Instructions to follow —
Your response should be the complete data, transcribed exactly.

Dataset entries
══════════════════════════════

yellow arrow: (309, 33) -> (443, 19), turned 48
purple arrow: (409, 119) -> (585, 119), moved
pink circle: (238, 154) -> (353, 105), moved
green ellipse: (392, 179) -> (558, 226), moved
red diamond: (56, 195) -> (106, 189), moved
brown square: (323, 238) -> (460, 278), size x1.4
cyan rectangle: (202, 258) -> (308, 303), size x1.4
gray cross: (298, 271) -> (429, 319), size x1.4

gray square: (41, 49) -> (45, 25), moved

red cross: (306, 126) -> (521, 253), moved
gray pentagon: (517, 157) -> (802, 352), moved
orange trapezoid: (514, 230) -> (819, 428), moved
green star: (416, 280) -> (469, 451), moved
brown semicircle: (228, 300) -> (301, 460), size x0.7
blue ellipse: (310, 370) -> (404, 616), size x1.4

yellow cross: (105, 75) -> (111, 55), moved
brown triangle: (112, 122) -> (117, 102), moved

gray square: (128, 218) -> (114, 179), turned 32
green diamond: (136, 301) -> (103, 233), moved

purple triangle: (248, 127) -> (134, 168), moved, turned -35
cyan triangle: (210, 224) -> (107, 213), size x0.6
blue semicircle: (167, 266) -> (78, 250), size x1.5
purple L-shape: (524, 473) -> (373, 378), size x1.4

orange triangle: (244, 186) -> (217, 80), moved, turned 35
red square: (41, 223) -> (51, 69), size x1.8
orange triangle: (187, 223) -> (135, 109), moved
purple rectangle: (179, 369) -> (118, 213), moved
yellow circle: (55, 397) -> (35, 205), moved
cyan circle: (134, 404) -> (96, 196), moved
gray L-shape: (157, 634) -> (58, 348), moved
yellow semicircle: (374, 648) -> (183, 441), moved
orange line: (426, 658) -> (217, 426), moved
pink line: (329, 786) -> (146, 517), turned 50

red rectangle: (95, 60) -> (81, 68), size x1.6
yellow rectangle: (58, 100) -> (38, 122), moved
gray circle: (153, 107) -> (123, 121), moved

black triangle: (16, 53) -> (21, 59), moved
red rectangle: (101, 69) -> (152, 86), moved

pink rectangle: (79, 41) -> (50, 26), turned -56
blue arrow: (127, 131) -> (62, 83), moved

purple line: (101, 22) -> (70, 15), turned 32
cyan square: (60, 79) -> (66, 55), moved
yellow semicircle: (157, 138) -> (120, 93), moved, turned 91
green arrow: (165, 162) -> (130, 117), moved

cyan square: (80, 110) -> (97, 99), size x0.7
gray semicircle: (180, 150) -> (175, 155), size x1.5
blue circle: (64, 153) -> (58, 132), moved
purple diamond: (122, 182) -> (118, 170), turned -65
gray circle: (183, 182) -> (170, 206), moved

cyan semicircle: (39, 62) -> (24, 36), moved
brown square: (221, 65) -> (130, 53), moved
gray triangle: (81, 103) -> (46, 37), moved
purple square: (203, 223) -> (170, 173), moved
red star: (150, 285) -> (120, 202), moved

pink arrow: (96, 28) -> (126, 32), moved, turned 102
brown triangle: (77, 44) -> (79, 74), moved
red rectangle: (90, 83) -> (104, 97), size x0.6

══════════════════════════════

Reply —
yellow arrow: (309, 33) -> (443, 19), turned 48
purple arrow: (409, 119) -> (585, 119), moved
pink circle: (238, 154) -> (353, 105), moved
green ellipse: (392, 179) -> (558, 226), moved
red diamond: (56, 195) -> (106, 189), moved
brown square: (323, 238) -> (460, 278), size x1.4
cyan rectangle: (202, 258) -> (308, 303), size x1.4
gray cross: (298, 271) -> (429, 319), size x1.4

gray square: (41, 49) -> (45, 25), moved

red cross: (306, 126) -> (521, 253), moved
gray pentagon: (517, 157) -> (802, 352), moved
orange trapezoid: (514, 230) -> (819, 428), moved
green star: (416, 280) -> (469, 451), moved
brown semicircle: (228, 300) -> (301, 460), size x0.7
blue ellipse: (310, 370) -> (404, 616), size x1.4

yellow cross: (105, 75) -> (111, 55), moved
brown triangle: (112, 122) -> (117, 102), moved

gray square: (128, 218) -> (114, 179), turned 32
green diamond: (136, 301) -> (103, 233), moved

purple triangle: (248, 127) -> (134, 168), moved, turned -35
cyan triangle: (210, 224) -> (107, 213), size x0.6
blue semicircle: (167, 266) -> (78, 250), size x1.5
purple L-shape: (524, 473) -> (373, 378), size x1.4

orange triangle: (244, 186) -> (217, 80), moved, turned 35
red square: (41, 223) -> (51, 69), size x1.8
orange triangle: (187, 223) -> (135, 109), moved
purple rectangle: (179, 369) -> (118, 213), moved
yellow circle: (55, 397) -> (35, 205), moved
cyan circle: (134, 404) -> (96, 196), moved
gray L-shape: (157, 634) -> (58, 348), moved
yellow semicircle: (374, 648) -> (183, 441), moved
orange line: (426, 658) -> (217, 426), moved
pink line: (329, 786) -> (146, 517), turned 50

red rectangle: (95, 60) -> (81, 68), size x1.6
yellow rectangle: (58, 100) -> (38, 122), moved
gray circle: (153, 107) -> (123, 121), moved

black triangle: (16, 53) -> (21, 59), moved
red rectangle: (101, 69) -> (152, 86), moved

pink rectangle: (79, 41) -> (50, 26), turned -56
blue arrow: (127, 131) -> (62, 83), moved

purple line: (101, 22) -> (70, 15), turned 32
cyan square: (60, 79) -> (66, 55), moved
yellow semicircle: (157, 138) -> (120, 93), moved, turned 91
green arrow: (165, 162) -> (130, 117), moved

cyan square: (80, 110) -> (97, 99), size x0.7
gray semicircle: (180, 150) -> (175, 155), size x1.5
blue circle: (64, 153) -> (58, 132), moved
purple diamond: (122, 182) -> (118, 170), turned -65
gray circle: (183, 182) -> (170, 206), moved

cyan semicircle: (39, 62) -> (24, 36), moved
brown square: (221, 65) -> (130, 53), moved
gray triangle: (81, 103) -> (46, 37), moved
purple square: (203, 223) -> (170, 173), moved
red star: (150, 285) -> (120, 202), moved

pink arrow: (96, 28) -> (126, 32), moved, turned 102
brown triangle: (77, 44) -> (79, 74), moved
red rectangle: (90, 83) -> (104, 97), size x0.6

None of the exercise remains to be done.